DATA EXTRACT:
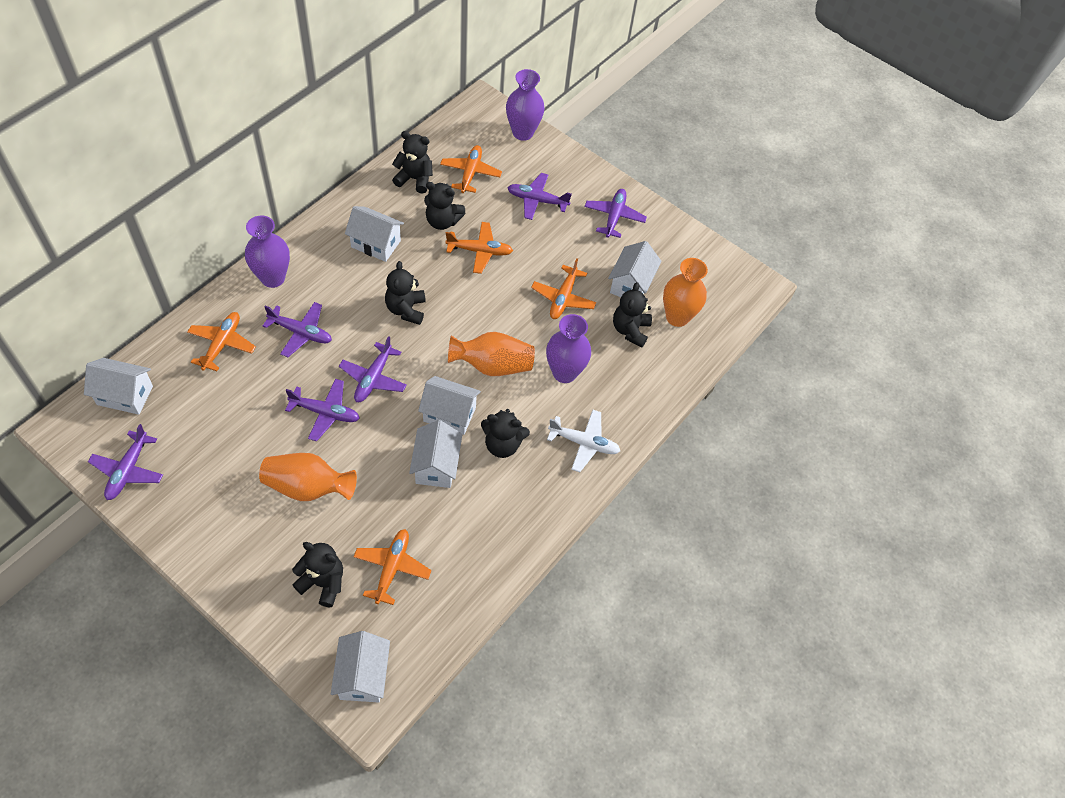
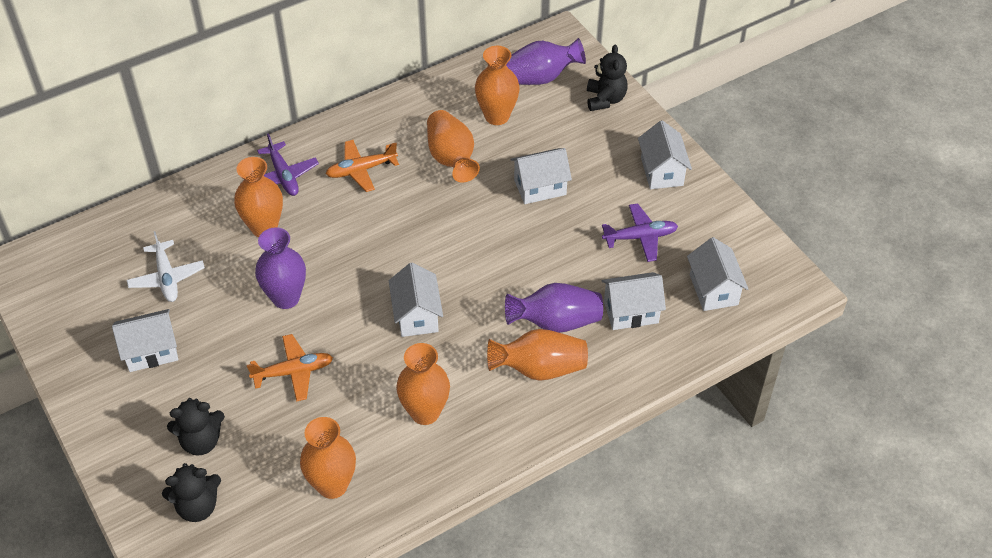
black teddy bear: 6 -> 3
orange plane: 5 -> 2
orange vase: 3 -> 6
purple plane: 6 -> 2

INSTRUCTIONS TO FOLLOW: Please restate the whole listing exactly, without any of its pictures.

YOUR RESPONSE:
black teddy bear: 6 -> 3
orange plane: 5 -> 2
orange vase: 3 -> 6
purple plane: 6 -> 2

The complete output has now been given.